Data shown:
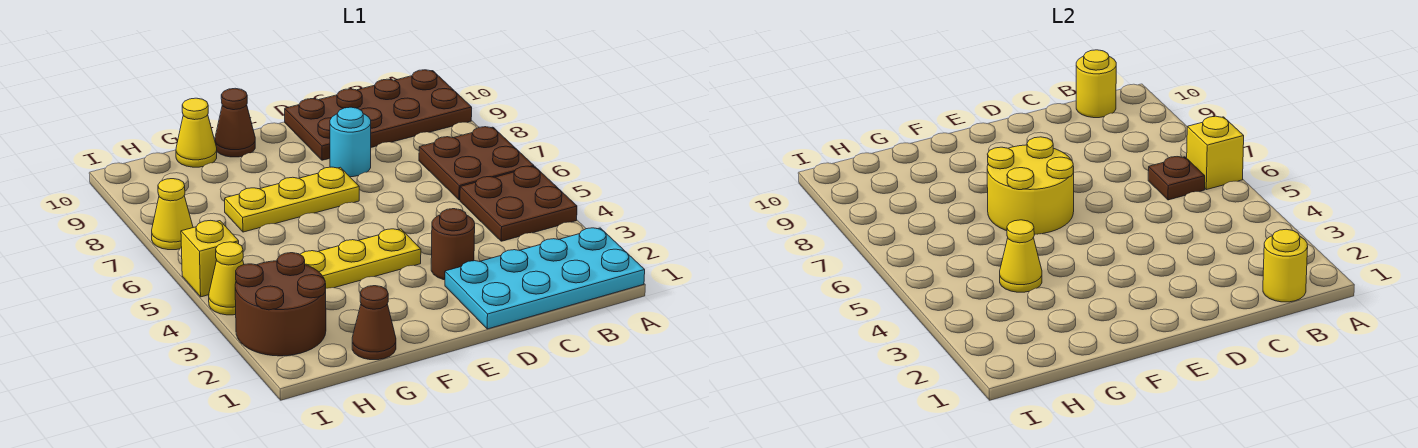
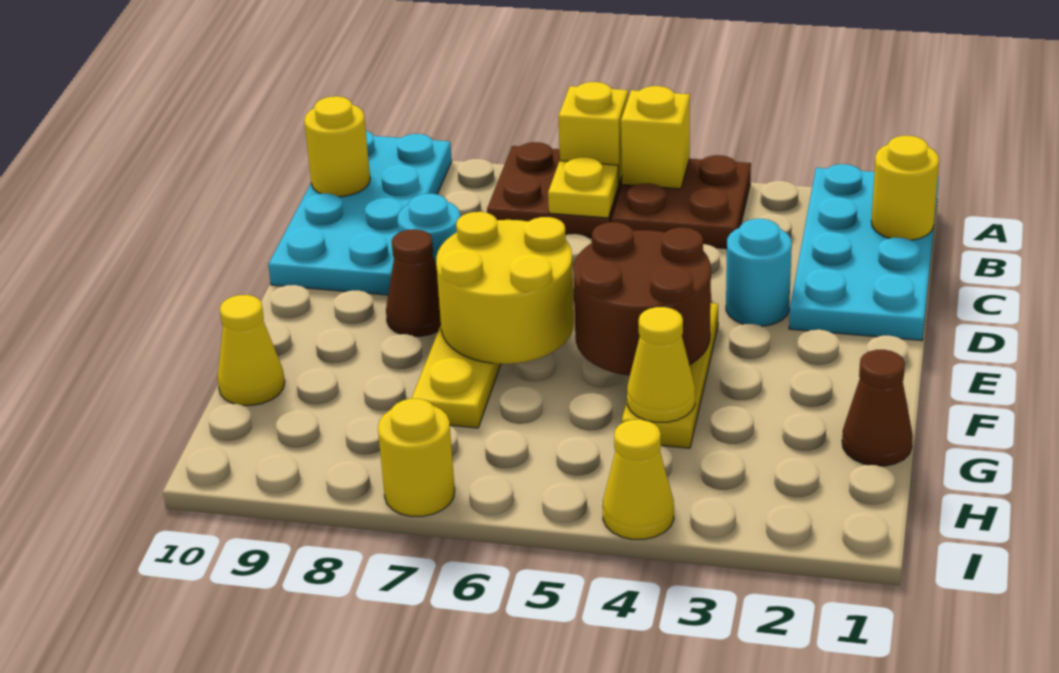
brown 2x4 plate [285,70,472,160] -> cyan 2x4 plate [268,131,452,295]
brown 1x1 plate [1148,157,1205,200] -> yellow 1x1 plate [548,157,619,218]
brown 1x1 round brick [431,209,475,280] -> cyan 1x1 round brick [726,219,792,326]
brown 1x1 cone [215,88,255,157] -> brown 1x1 cone moved to [386,229,441,336]
brown 2x2 round brick [235,253,326,356] -> brown 2x2 round brick moved to [573,222,711,376]
yellow 1x1 brick [181,220,239,297] -> yellow 1x1 brick moved to [621,86,690,189]
yellow 1x1 cone [152,179,193,250] -> yellow 1x1 round brick [378,399,455,516]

The task:
Write out, exactly as they appear, the lines from the one containing "brown 1x1 cone [215,88,255,157]" through the last line of the records above, both included, and nothing more.

Result of this task:
brown 1x1 cone [215,88,255,157] -> brown 1x1 cone moved to [386,229,441,336]
brown 2x2 round brick [235,253,326,356] -> brown 2x2 round brick moved to [573,222,711,376]
yellow 1x1 brick [181,220,239,297] -> yellow 1x1 brick moved to [621,86,690,189]
yellow 1x1 cone [152,179,193,250] -> yellow 1x1 round brick [378,399,455,516]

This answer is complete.